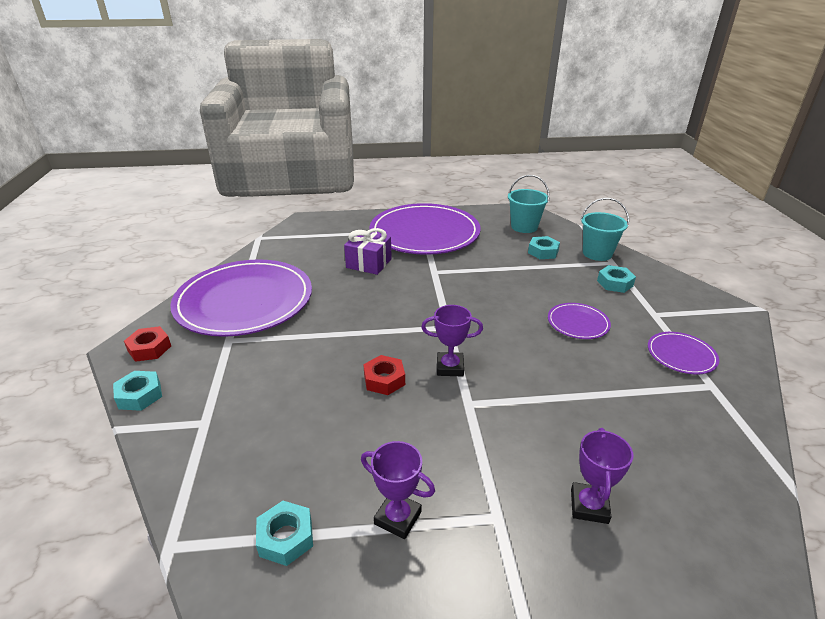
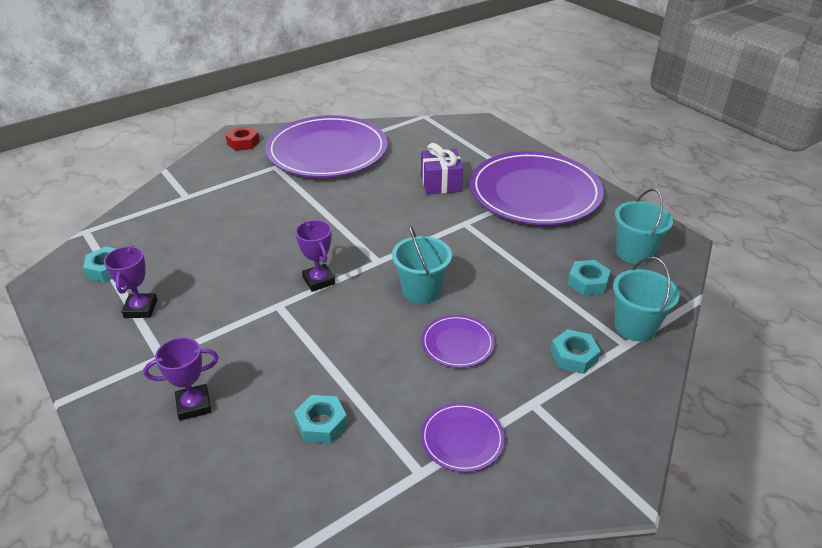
camera: 60 degrees right, 5 degrees up
(140, 395) = (196, 162): turquoise nut -> turquoise nut (321, 424)
(384, 380) = (278, 252): red nut -> none
(504, 318) = (421, 291): none -> turquoise bucket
━━━━━━━━━━━━━━━━━━━━━━━━━━━━━━
What the exercise asks: Filter this listing and copy only the lines holding the word "turquoise".

Output for this exercise:
(140, 395) = (196, 162): turquoise nut -> turquoise nut (321, 424)
(504, 318) = (421, 291): none -> turquoise bucket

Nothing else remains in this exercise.